### INSTRUCTIONS TO FOLLOW
Print exactly the lines from the one containing "blue circle: (186, 22)" through the last line of the records below, both included, and nothing else; omit any pictures.

### DATA EXTRACT
»»

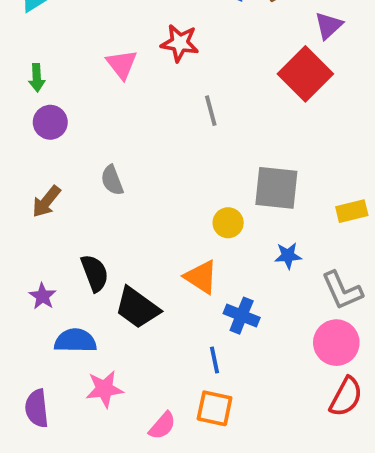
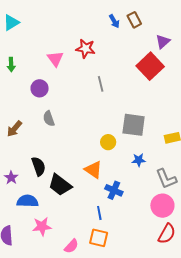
purple circle: (50, 122) -> (40, 88), moved

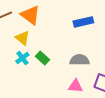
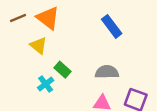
blue rectangle: (83, 22) -> (112, 26), turned 66
cyan cross: (22, 58) -> (46, 84), moved

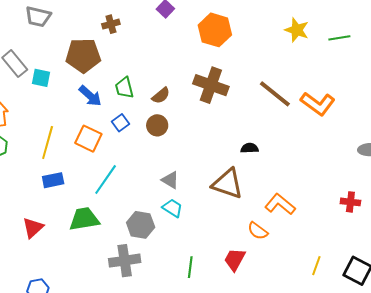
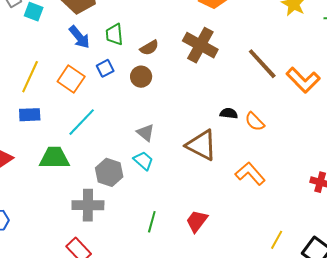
orange semicircle: (258, 231) -> (255, 122), moved

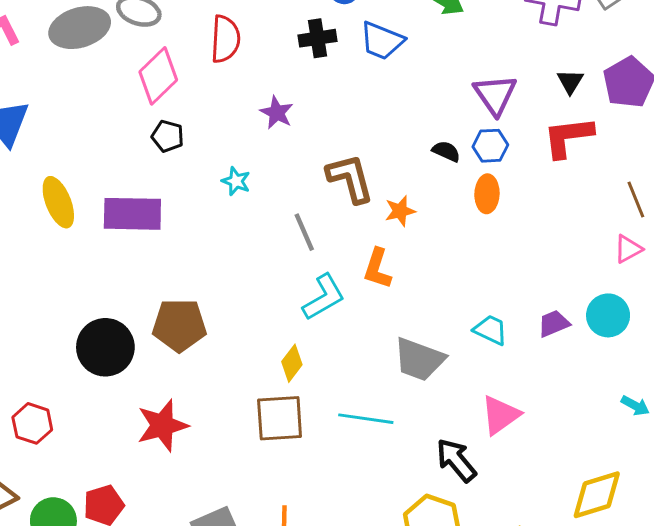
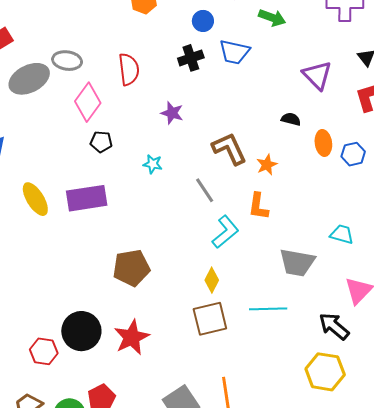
blue hexagon: (490, 146) -> (353, 154), moved
black circle: (105, 347) -> (81, 331), moved

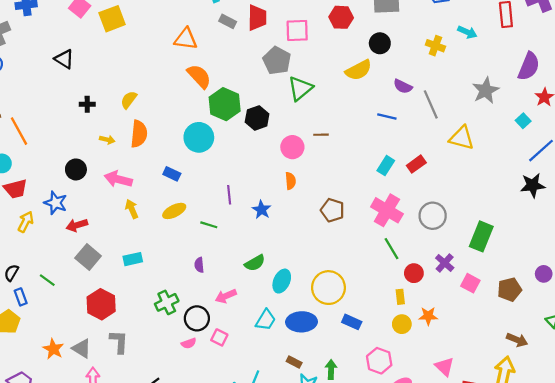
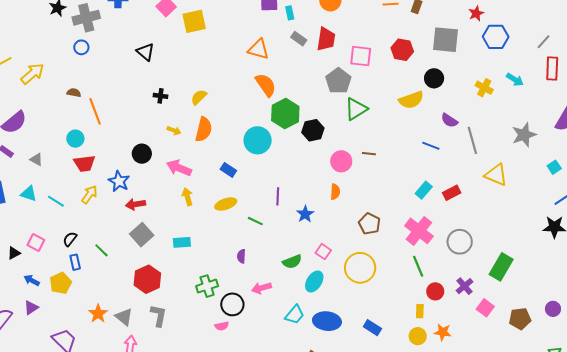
yellow circle: (328, 288) -> (360, 268), moved
pink square: (219, 337) -> (323, 252), moved

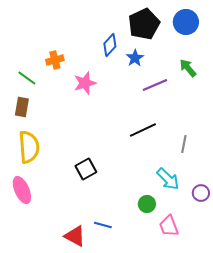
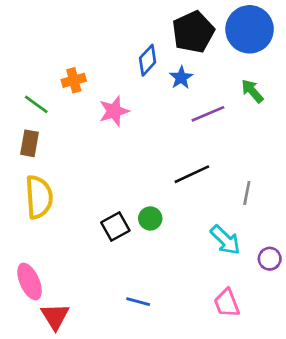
blue circle: (186, 22) -> (250, 29), size x1.4
pink ellipse: (22, 190) -> (30, 282), moved
green circle: (147, 204) -> (150, 218), moved
red triangle: (75, 236) -> (55, 316), moved, turned 30

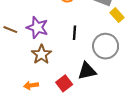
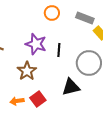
purple star: (37, 27) -> (36, 44), moved
red square: (64, 83) -> (38, 99), moved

««

### RESPONSE BOX
blue circle: (186, 22) -> (250, 29), size x1.4
pink ellipse: (22, 190) -> (30, 282), moved
green circle: (147, 204) -> (150, 218), moved
red triangle: (75, 236) -> (55, 316), moved, turned 30

purple star: (37, 27) -> (36, 44), moved
red square: (64, 83) -> (38, 99), moved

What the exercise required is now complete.